▸ **REQUIREMENT**: Set down, exactly and only, everything from the line containing "black toothbrush: 1 -> 0" down to the line containing "grey ball: 3 -> 4" in the data below; the pictures are not part of the copy.

▸ **ENTRIES SHOWN**:
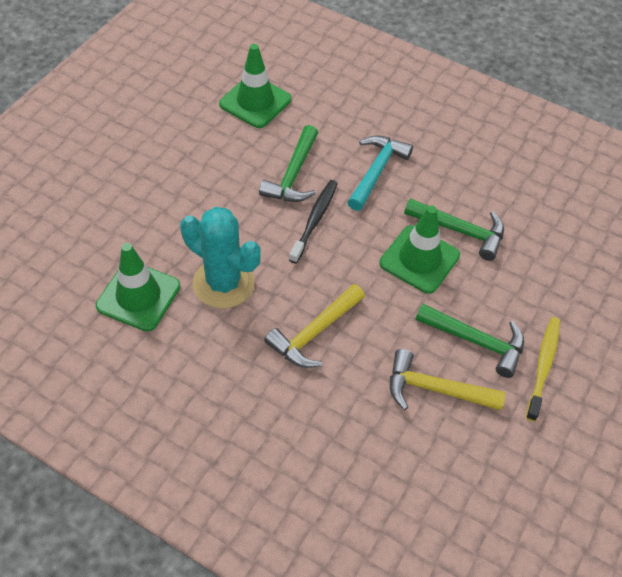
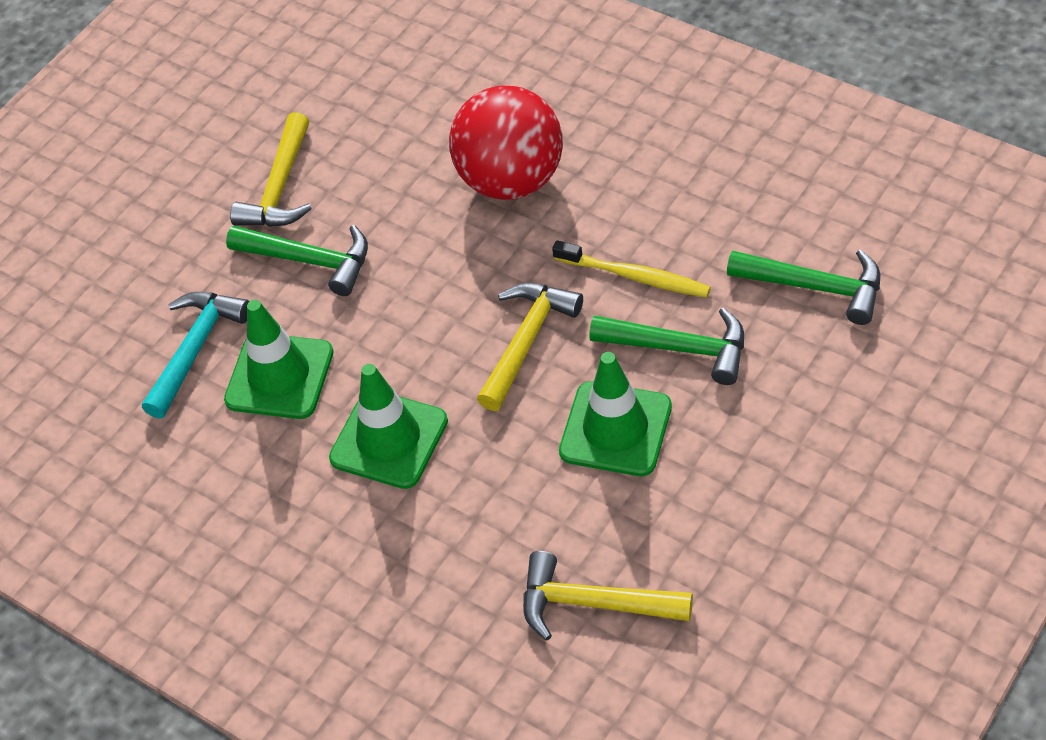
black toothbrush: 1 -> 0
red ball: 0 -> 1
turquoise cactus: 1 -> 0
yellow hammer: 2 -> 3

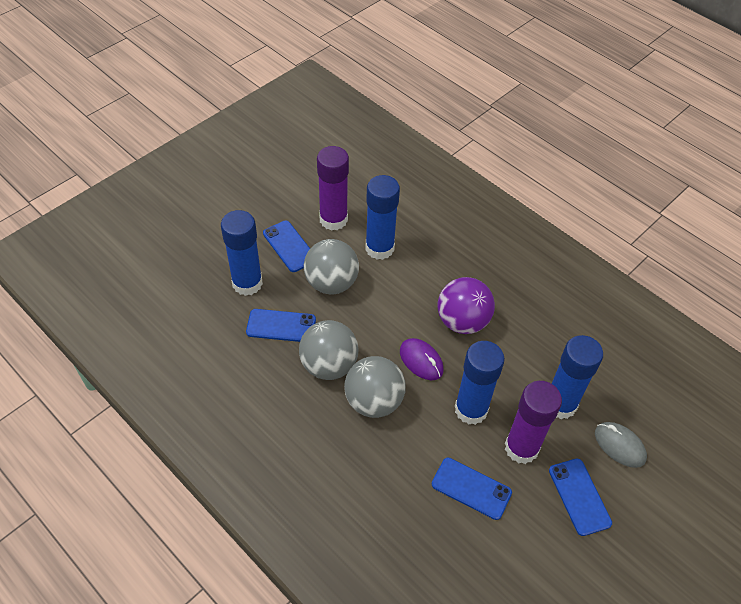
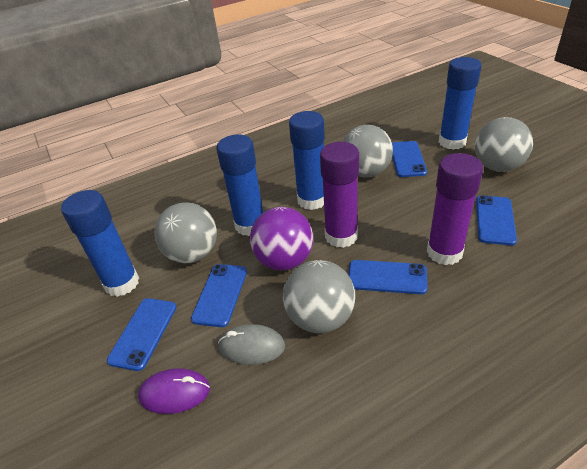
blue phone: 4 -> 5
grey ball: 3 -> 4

--

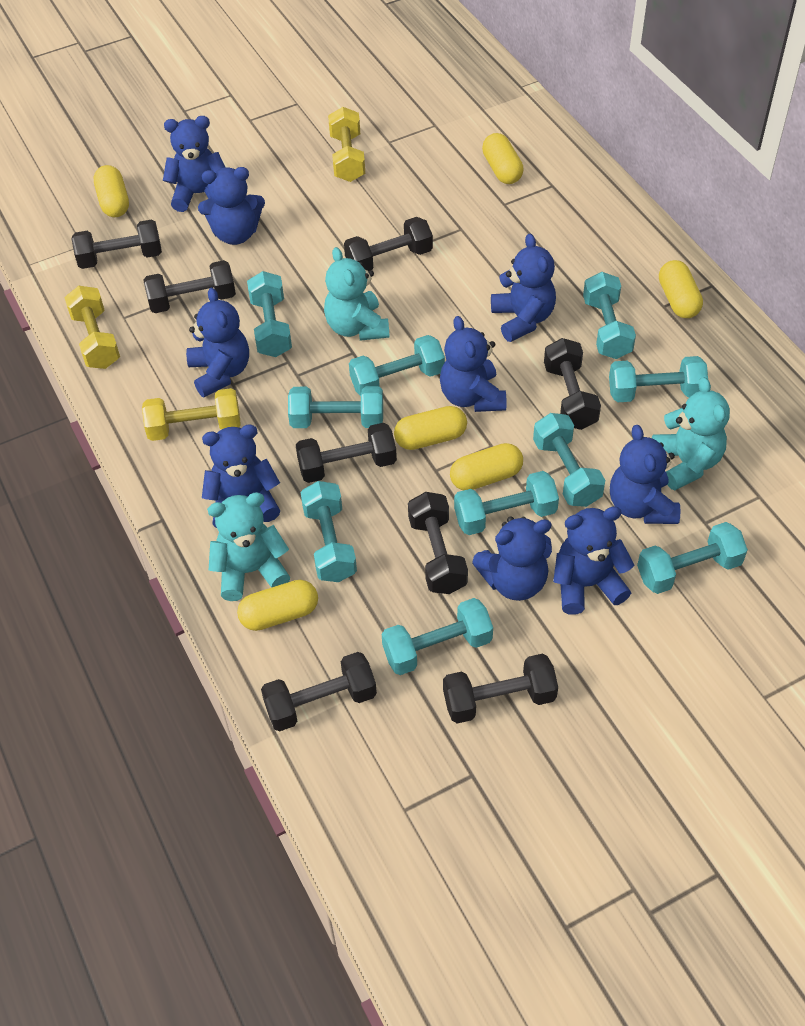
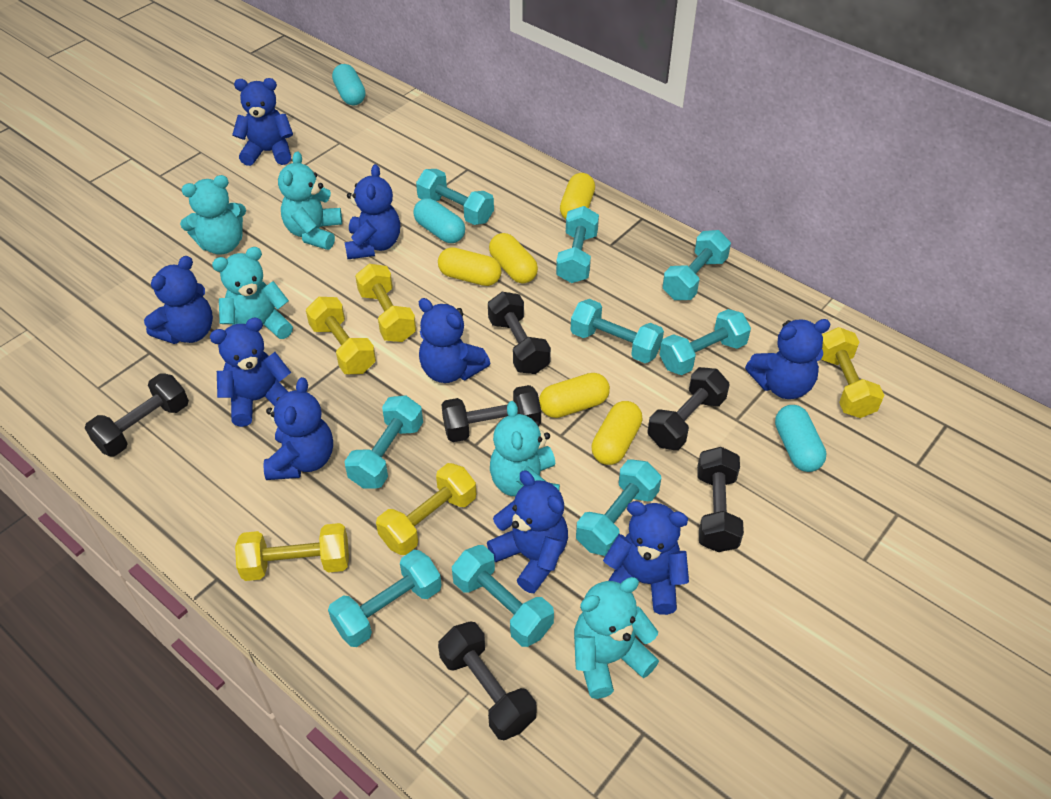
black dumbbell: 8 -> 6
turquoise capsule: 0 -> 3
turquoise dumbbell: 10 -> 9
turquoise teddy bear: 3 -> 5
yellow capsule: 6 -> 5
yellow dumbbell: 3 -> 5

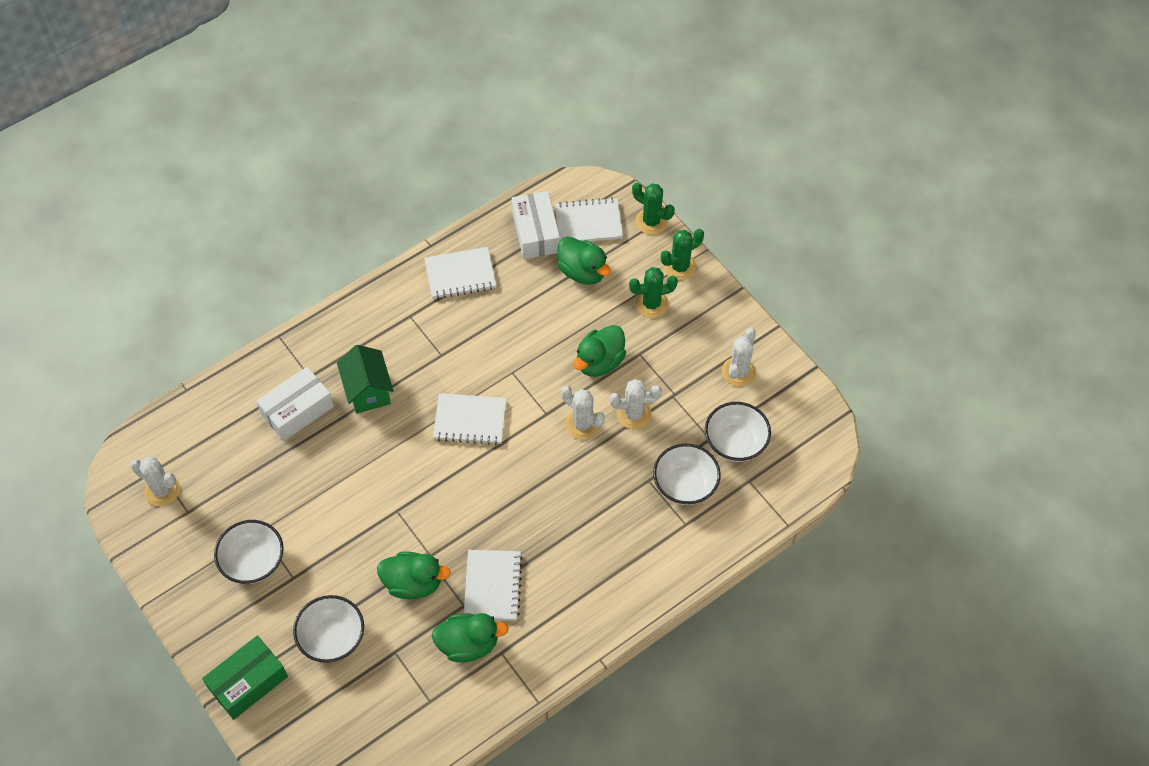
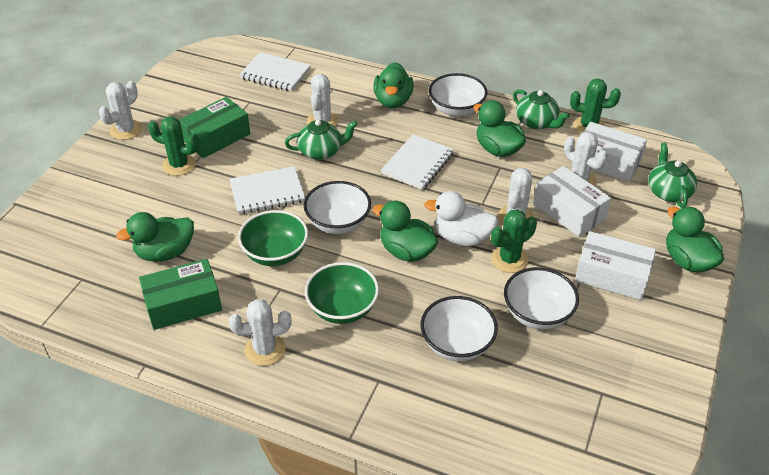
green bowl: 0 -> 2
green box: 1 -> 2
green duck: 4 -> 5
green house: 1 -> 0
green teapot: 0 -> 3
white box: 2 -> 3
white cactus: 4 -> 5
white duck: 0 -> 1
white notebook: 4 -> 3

▸ **RESULT**:
black toothbrush: 1 -> 0
red ball: 0 -> 1
turquoise cactus: 1 -> 0
yellow hammer: 2 -> 3

blue phone: 4 -> 5
grey ball: 3 -> 4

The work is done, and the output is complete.